| WHAT TO PRODUCE |
Copy the stretch from the line containing "Return every road" through the end of the rows below, reproducing each line exactly.

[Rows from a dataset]

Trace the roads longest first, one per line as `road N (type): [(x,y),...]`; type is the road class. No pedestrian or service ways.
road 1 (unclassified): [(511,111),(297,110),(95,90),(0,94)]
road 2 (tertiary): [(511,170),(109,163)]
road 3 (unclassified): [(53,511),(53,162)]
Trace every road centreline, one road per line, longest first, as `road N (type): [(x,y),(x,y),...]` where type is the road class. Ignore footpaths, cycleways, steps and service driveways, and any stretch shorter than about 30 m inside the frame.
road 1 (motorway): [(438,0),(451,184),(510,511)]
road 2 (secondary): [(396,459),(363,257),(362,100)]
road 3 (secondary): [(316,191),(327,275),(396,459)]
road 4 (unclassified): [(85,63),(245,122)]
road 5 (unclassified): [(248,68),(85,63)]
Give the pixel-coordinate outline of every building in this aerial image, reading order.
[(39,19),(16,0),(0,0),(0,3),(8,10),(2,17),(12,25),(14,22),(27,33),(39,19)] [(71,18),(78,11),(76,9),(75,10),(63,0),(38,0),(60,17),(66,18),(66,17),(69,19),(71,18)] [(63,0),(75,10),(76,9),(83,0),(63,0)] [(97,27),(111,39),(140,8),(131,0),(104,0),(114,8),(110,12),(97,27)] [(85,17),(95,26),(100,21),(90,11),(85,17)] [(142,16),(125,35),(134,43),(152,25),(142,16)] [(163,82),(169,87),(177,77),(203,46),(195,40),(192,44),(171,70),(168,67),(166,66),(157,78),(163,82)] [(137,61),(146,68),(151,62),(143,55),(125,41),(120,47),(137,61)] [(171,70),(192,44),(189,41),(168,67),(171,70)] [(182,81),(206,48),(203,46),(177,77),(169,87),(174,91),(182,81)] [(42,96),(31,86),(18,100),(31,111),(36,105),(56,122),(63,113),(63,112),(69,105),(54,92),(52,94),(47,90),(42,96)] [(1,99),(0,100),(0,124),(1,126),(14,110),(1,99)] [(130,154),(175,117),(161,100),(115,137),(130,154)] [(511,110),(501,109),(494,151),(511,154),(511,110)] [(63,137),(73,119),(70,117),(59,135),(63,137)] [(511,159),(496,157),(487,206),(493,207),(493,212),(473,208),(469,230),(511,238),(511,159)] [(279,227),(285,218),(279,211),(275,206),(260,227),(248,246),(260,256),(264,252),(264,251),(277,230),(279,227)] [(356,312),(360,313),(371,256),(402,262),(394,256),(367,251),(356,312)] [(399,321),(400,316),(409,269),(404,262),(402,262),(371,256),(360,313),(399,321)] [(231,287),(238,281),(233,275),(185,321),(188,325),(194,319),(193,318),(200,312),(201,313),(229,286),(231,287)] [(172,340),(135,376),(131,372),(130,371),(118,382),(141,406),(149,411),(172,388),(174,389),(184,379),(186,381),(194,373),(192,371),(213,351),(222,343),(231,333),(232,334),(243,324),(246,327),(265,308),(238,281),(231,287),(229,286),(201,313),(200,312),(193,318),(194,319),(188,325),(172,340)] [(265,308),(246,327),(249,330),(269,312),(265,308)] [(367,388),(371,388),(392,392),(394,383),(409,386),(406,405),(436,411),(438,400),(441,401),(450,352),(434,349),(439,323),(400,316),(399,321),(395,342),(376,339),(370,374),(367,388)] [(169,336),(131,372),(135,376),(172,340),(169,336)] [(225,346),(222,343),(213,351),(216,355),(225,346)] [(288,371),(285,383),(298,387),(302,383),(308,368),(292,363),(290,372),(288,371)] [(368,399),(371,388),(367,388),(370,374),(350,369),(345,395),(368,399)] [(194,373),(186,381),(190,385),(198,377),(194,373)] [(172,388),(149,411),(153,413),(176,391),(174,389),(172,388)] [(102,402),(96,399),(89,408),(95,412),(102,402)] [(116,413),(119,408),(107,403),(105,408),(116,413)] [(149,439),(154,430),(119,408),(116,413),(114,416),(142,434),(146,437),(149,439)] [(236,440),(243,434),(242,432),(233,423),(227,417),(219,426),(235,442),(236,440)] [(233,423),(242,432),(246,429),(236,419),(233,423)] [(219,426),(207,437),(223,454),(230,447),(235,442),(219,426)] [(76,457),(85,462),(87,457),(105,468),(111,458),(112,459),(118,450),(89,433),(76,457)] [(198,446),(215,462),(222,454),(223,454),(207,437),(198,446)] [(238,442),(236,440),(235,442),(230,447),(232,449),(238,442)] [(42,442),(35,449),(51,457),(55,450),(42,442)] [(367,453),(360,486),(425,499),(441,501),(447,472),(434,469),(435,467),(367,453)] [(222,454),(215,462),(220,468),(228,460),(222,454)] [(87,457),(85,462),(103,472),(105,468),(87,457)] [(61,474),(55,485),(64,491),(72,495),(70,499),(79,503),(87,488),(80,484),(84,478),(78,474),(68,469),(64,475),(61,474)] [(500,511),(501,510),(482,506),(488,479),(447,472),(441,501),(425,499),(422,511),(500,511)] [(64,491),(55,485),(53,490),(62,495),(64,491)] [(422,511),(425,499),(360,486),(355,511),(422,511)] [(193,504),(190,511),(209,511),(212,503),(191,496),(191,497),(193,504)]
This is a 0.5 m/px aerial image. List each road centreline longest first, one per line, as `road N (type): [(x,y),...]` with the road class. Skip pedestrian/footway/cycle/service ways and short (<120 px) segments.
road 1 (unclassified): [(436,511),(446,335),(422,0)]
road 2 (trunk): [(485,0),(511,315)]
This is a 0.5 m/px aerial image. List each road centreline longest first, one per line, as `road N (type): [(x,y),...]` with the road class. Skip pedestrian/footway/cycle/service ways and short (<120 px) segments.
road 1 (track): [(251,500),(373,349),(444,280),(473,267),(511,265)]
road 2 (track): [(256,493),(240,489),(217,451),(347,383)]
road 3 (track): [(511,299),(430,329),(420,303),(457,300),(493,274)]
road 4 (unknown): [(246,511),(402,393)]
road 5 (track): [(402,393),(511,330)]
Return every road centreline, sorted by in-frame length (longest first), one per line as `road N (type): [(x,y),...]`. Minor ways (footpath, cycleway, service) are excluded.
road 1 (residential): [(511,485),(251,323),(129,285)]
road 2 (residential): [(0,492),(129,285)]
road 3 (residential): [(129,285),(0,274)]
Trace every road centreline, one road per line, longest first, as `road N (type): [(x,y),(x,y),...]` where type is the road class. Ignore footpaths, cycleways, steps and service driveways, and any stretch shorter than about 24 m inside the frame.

| OUTPUT OF THE EXERCISE |
Return every road centreline, sorted by in-frame length (longest first), one per line as `road N (type): [(x,y),...]`. Minor ways (footpath, cycleway, service) are excluded.
road 1 (residential): [(511,485),(251,323),(129,285)]
road 2 (residential): [(0,492),(129,285)]
road 3 (residential): [(129,285),(0,274)]
Trace every road centreline, one road per line, longest first, as `road N (type): [(x,y),(x,y),...]` where type is the road class. Ignore footpaths, cycleways, steps and service driveways, and any stretch shorter than about 24 m inside the frame.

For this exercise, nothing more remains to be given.